Records from a collection:

*** Block opens ***

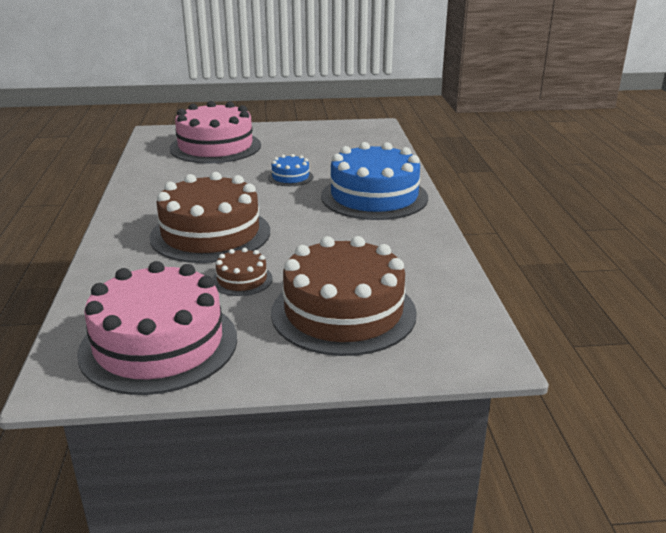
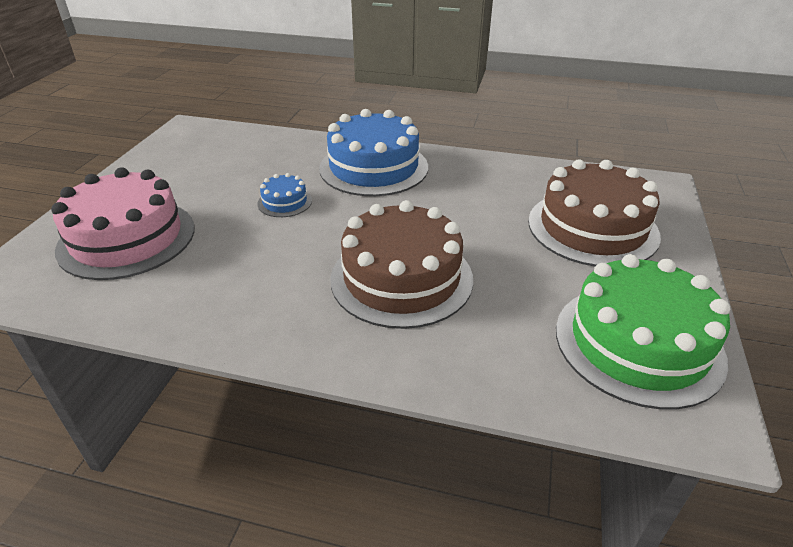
camera: 70 degrees left, 10 degrees up
pink cake [77,261,237,395] -> green cake [556,254,730,409]
brown cake [212,248,273,296] -> none

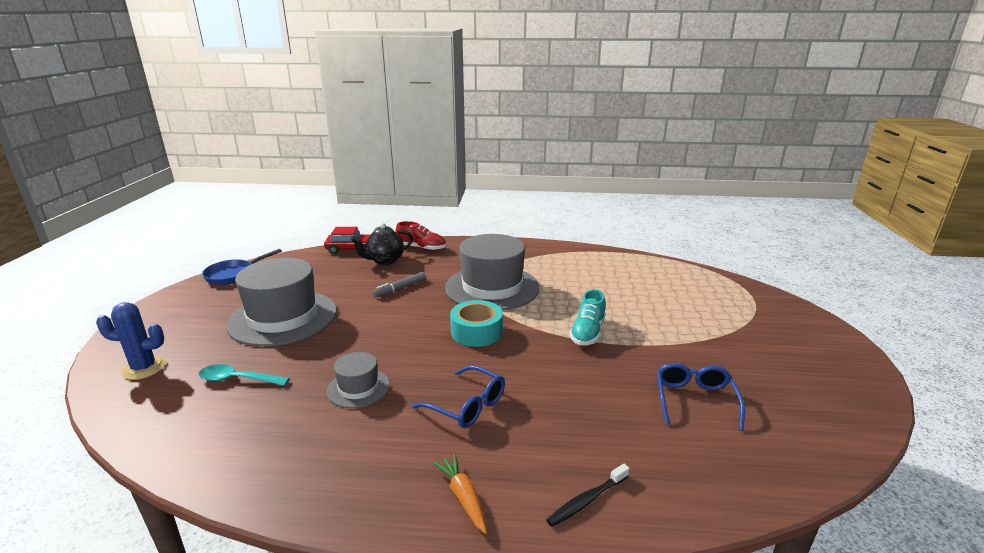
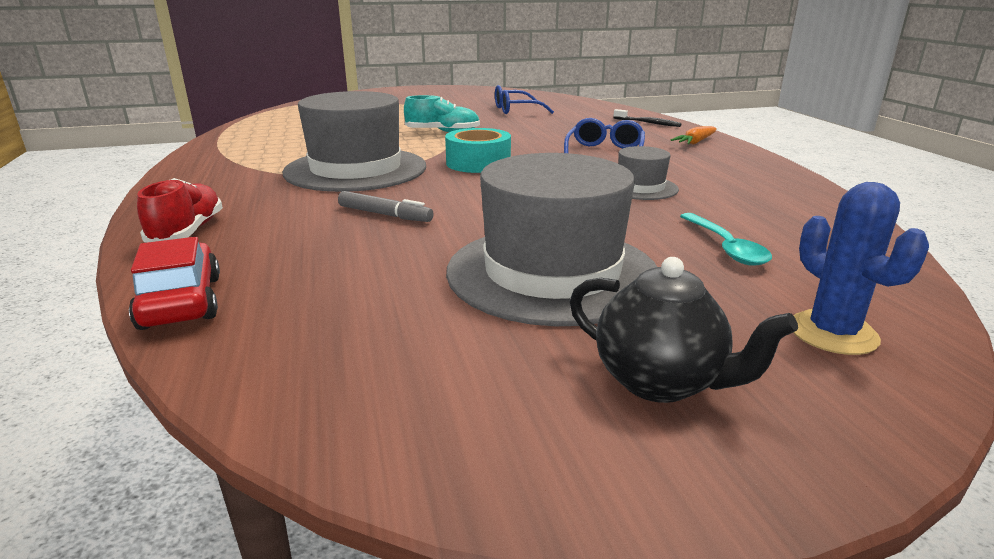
camera: 110 degrees left, 0 degrees up
blue pan [202,249,282,285] -> none
black teapot [350,223,413,265] -> black teapot moved to [570,257,798,403]

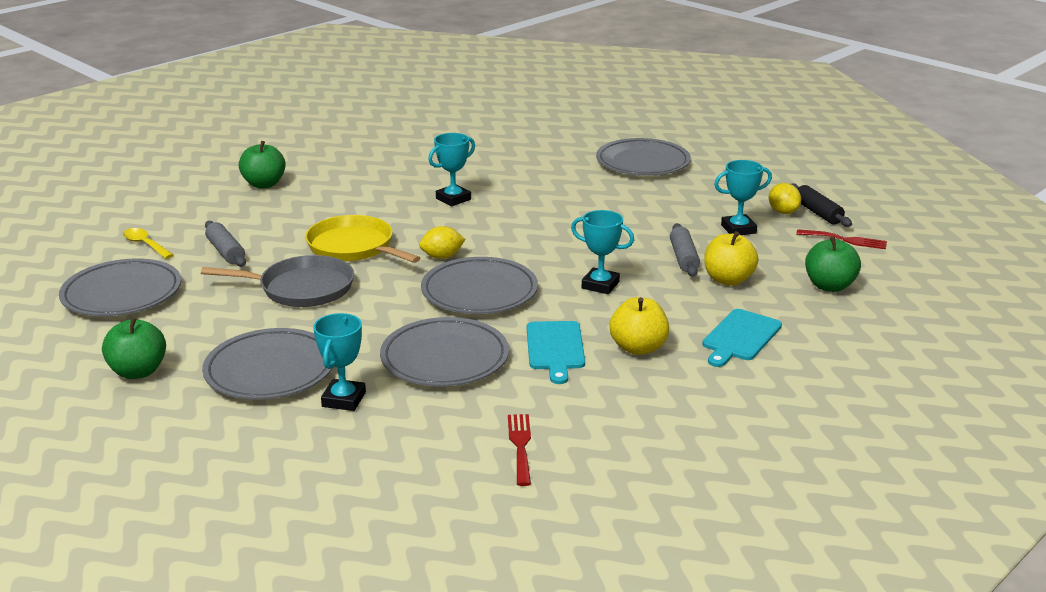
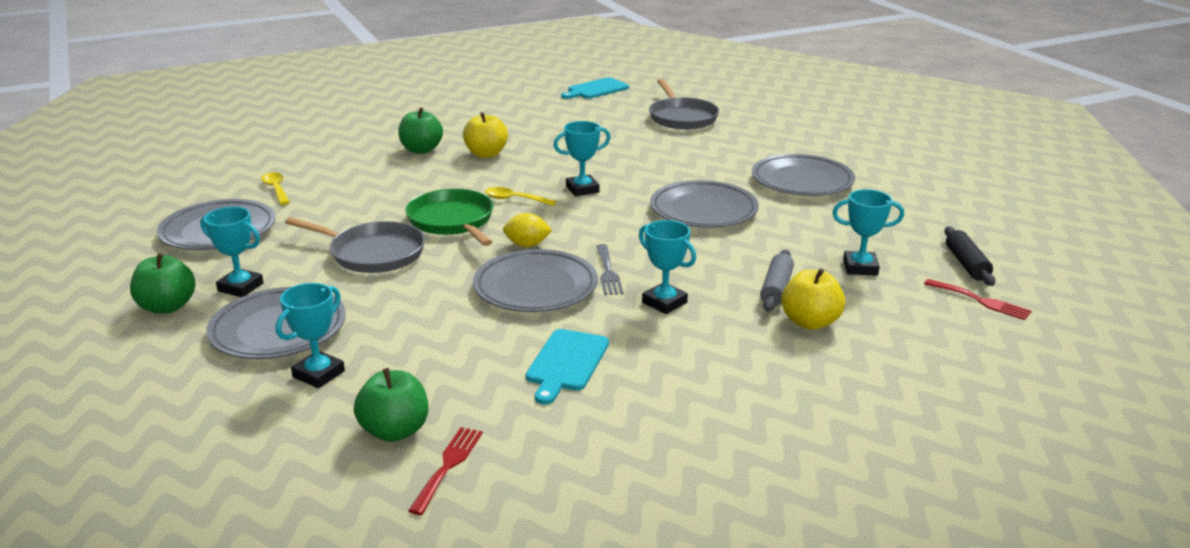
camera: 20 degrees right, 0 degrees up
grey rolling pin [205,221,246,267] -> none
yellow pan [305,215,420,263] -> green pan [405,189,493,246]
grey plate [380,317,509,387] -> grey plate moved to [650,180,759,228]
yellow apple [610,297,669,355] -> yellow apple moved to [463,112,508,158]
turquoise cutting board [702,309,782,367] -> turquoise cutting board moved to [561,77,629,99]
yellow lemon [769,183,801,214] -> none
green apple [805,236,861,292] -> green apple moved to [354,368,428,442]
none -> turquoise trophy [200,207,264,297]
none -> yellow spoon [485,187,557,206]
none -> grey fork [597,244,623,295]
none -> grey pan [649,79,719,130]

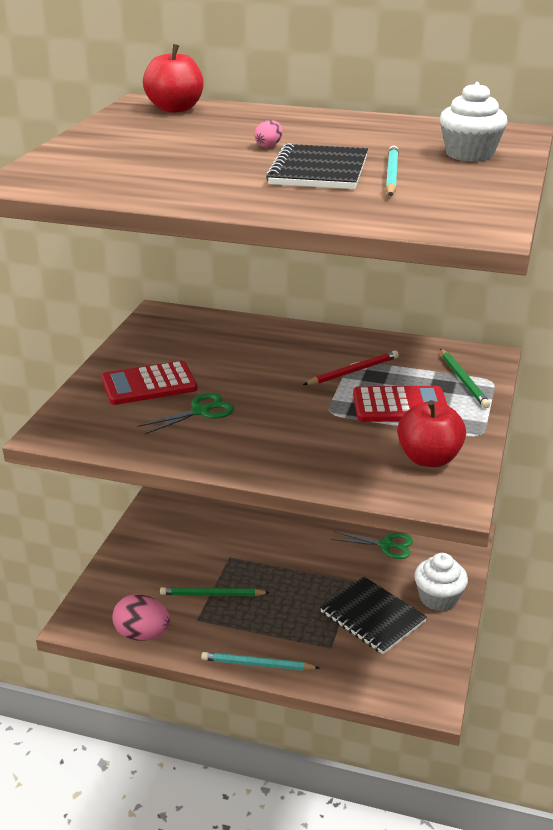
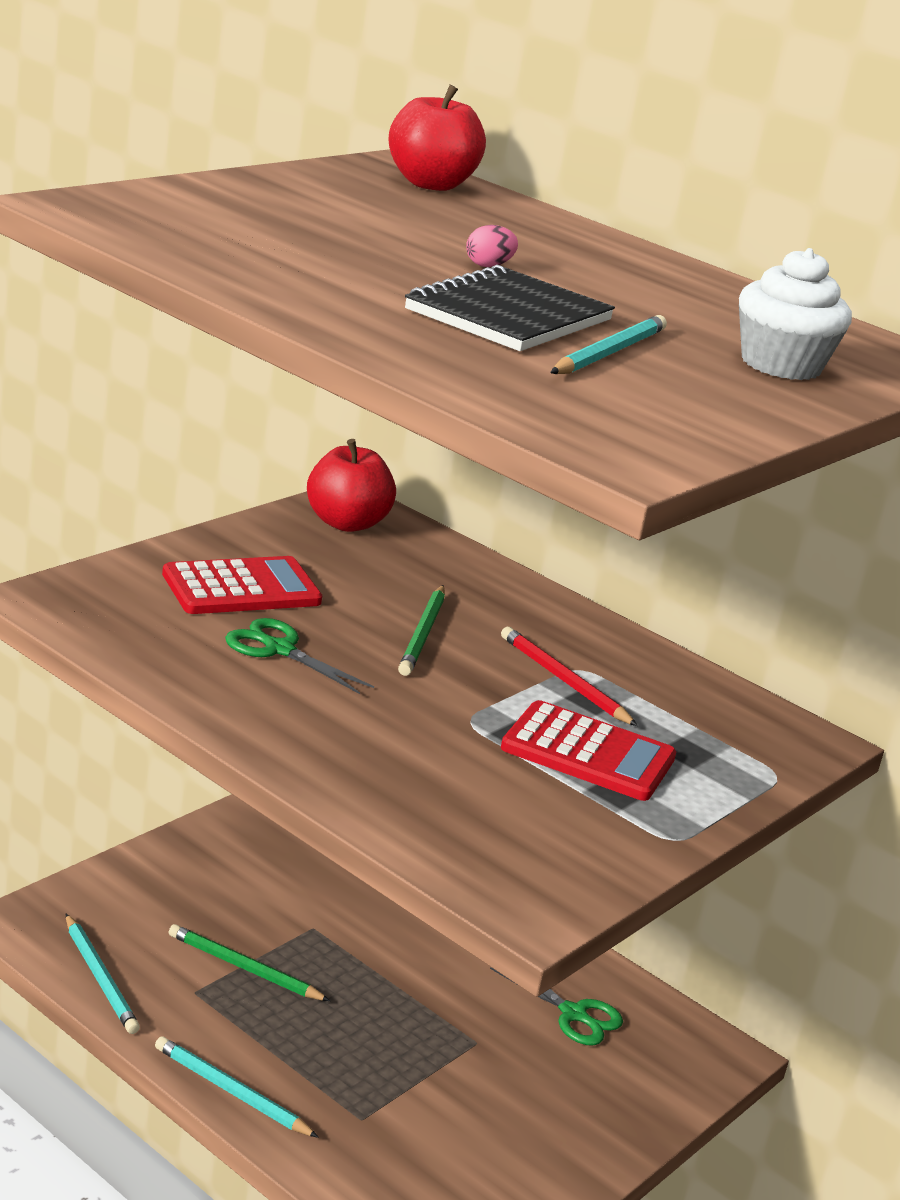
camera: 20 degrees right, 5 degrees down
red calculator [101,361,198,405] -> red calculator turned 150 degrees clockwise [162,556,322,614]
pink egg [112,594,170,641] -> turquoise pencil [66,914,140,1034]
green scissors [137,393,234,435] -> green scissors turned 135 degrees counterclockwise [225,618,374,694]
red pencil [303,350,399,385] -> red pencil turned 120 degrees counterclockwise [501,627,638,726]
black notebook [320,577,427,654] -> none
red apple [397,400,466,467] -> red apple moved to [307,439,396,532]
white cupcake [414,553,468,611] -> none
green pencil [440,349,491,408] -> green pencil moved to [398,585,445,676]

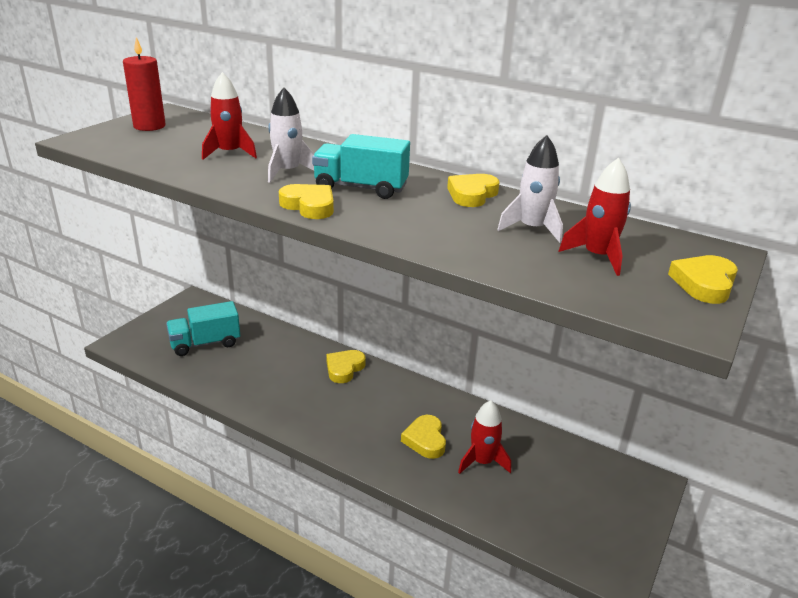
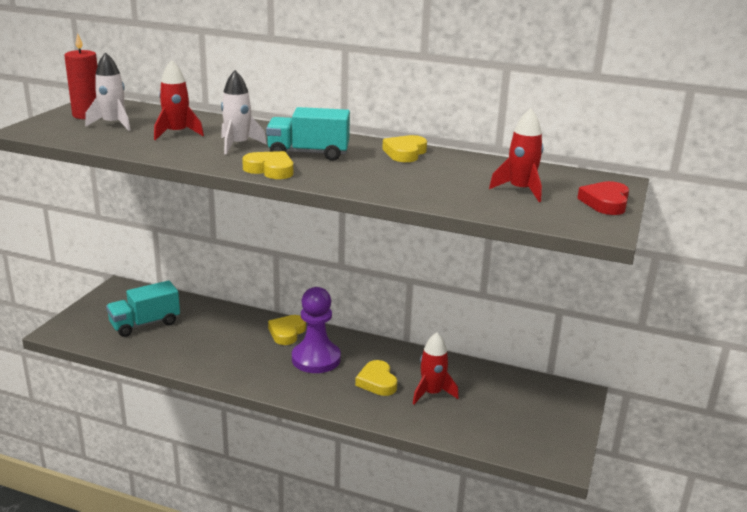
camera: 10 degrees left, 5 degrees down
white rocket [497,135,563,243] -> white rocket moved to [85,52,130,131]
yellow heart [668,255,738,304] -> red heart [577,181,629,215]
none -> purple pawn [292,287,341,373]

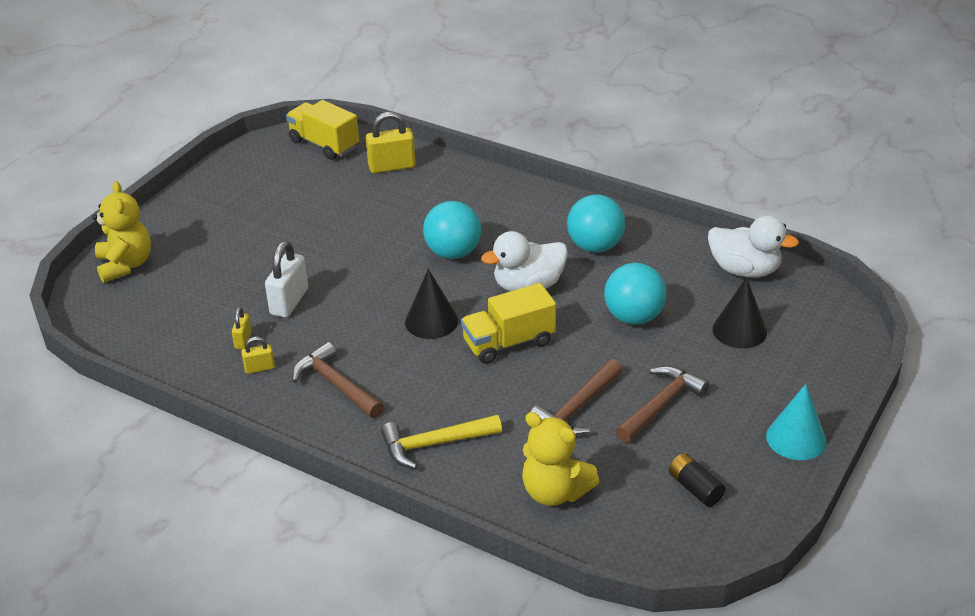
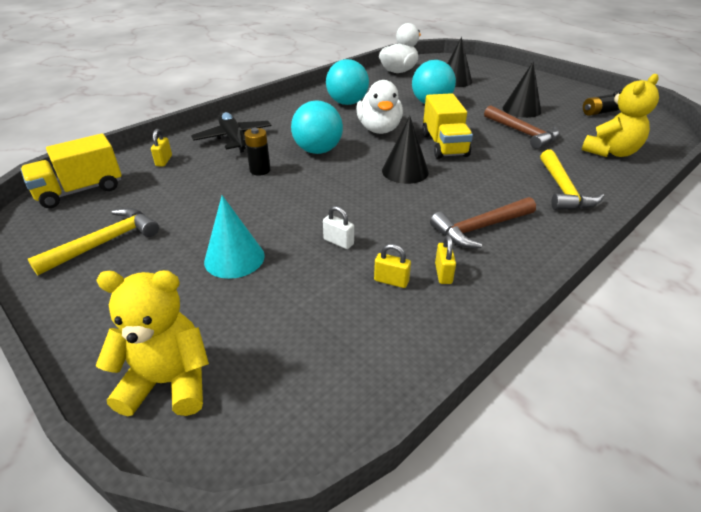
camera: 75 degrees left, 0 degrees up
white padlock [265,241,308,318] -> white padlock [323,206,354,249], size x0.54
yellow padlock [366,112,416,173] -> yellow padlock [151,129,172,166], size x0.54
brown hammer [615,366,709,443] -> black cone [503,62,541,118]
turquoise cone [766,384,827,460] -> turquoise cone moved to [204,195,265,279]
none -> yellow hammer [27,208,159,275]
none -> black plane [191,112,271,153]
none -> black battery [244,128,271,176]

*** Block closes ***

For each line in the records that contains the word "left", make a copy.

**Completed task:**
camera: 70 degrees left, 10 degrees up
camera: 110 degrees left, 0 degrees up
camera: 10 degrees left, 5 degrees down
camera: 75 degrees left, 0 degrees up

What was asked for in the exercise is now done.